*What is expected*
The required output is all lines below that contain the word "ALARM".

Itemized modification records
:::
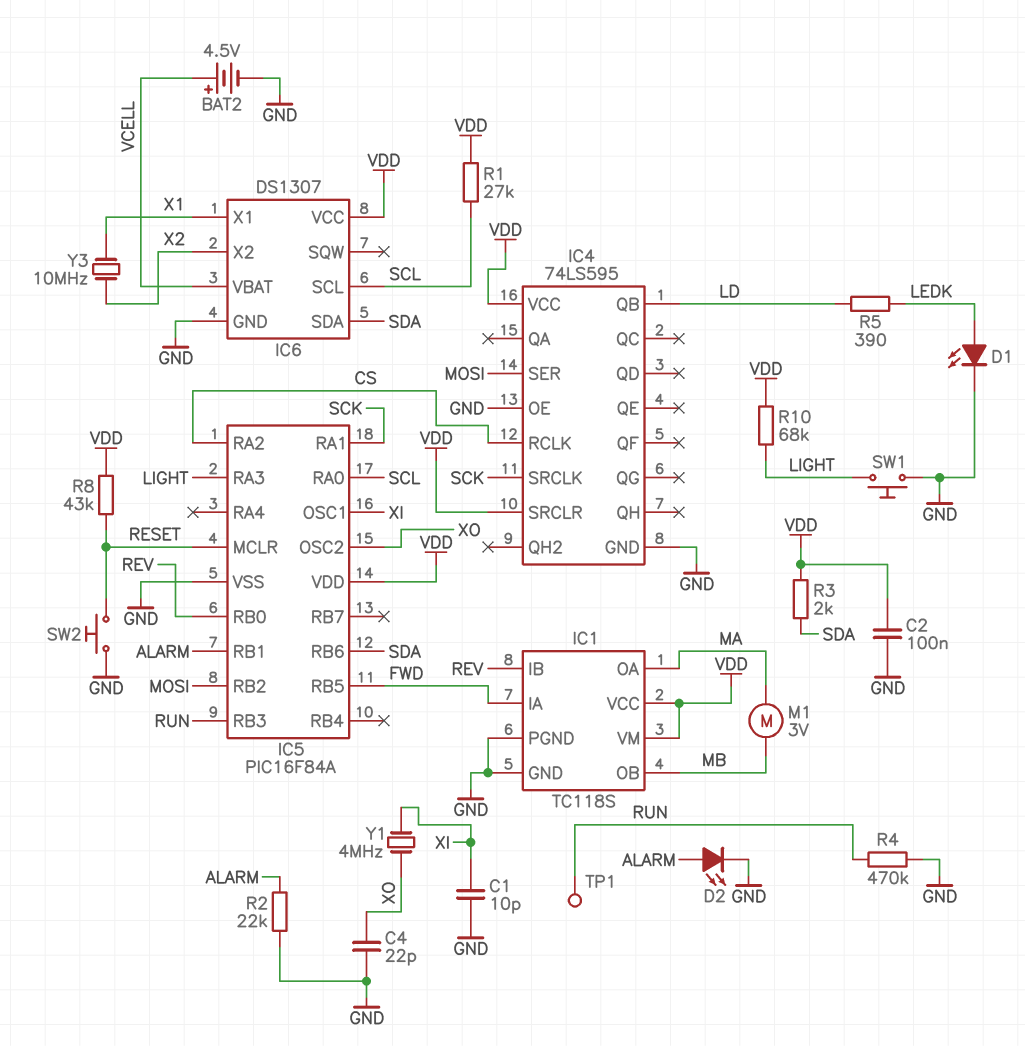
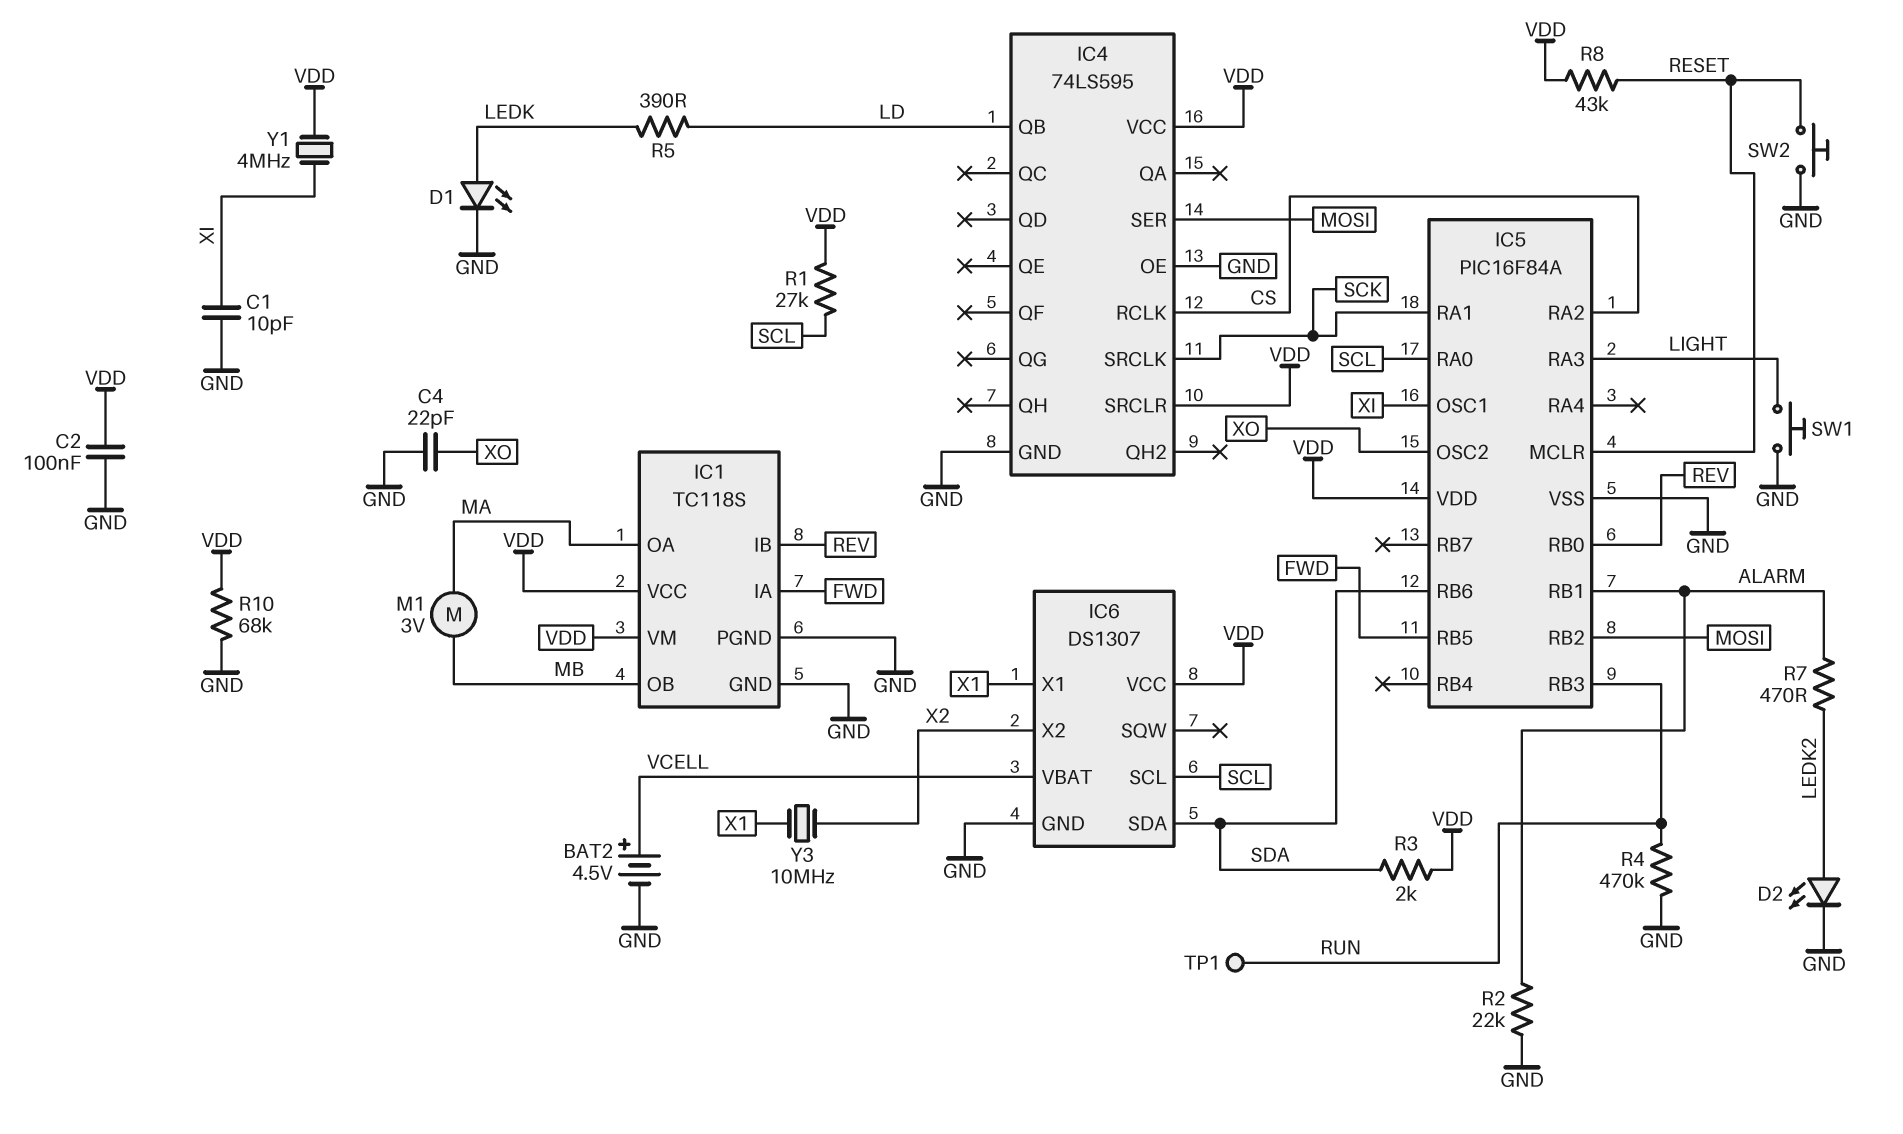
D2: LED (A ALARM, K GND) -> LED (A LEDK2, K GND)
R7: none -> 470 (ALARM, LEDK2)
R10: 68k (LIGHT, VDD) -> 68k (GND, VDD)
Y1: 4MHz (XI, XO) -> 4MHz (VDD, XI)

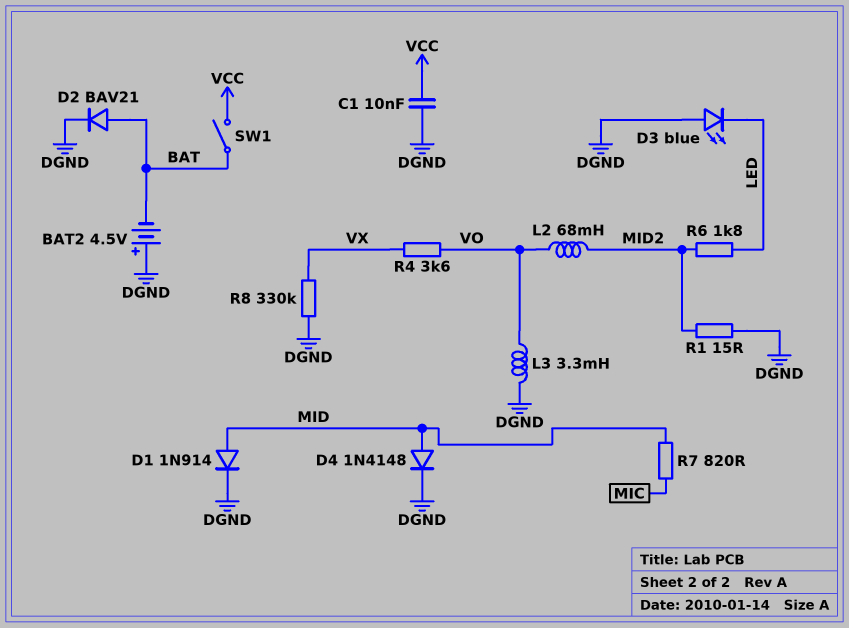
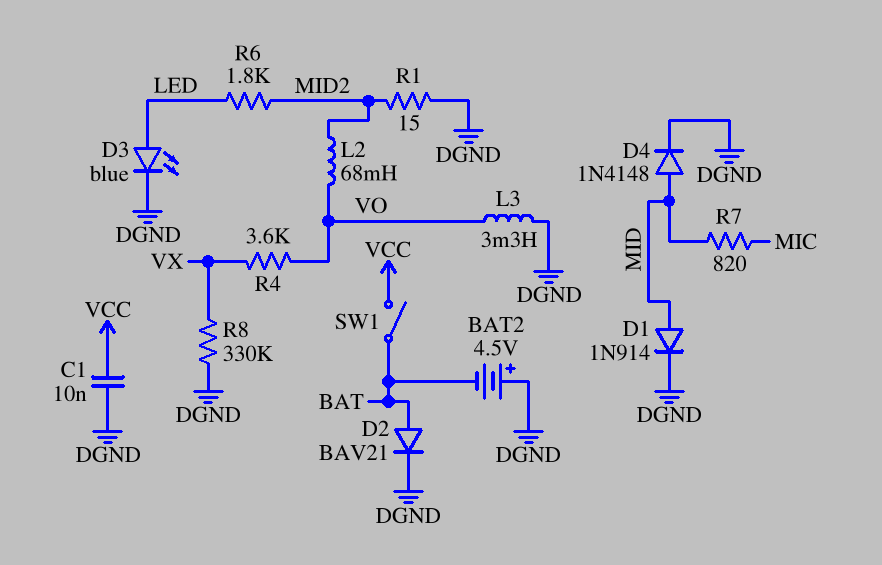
D3: LED blue (A DGND, K LED) -> LED blue (A LED, K DGND)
:::
*The completed task*
D2: LED (A ALARM, K GND) -> LED (A LEDK2, K GND)
R7: none -> 470 (ALARM, LEDK2)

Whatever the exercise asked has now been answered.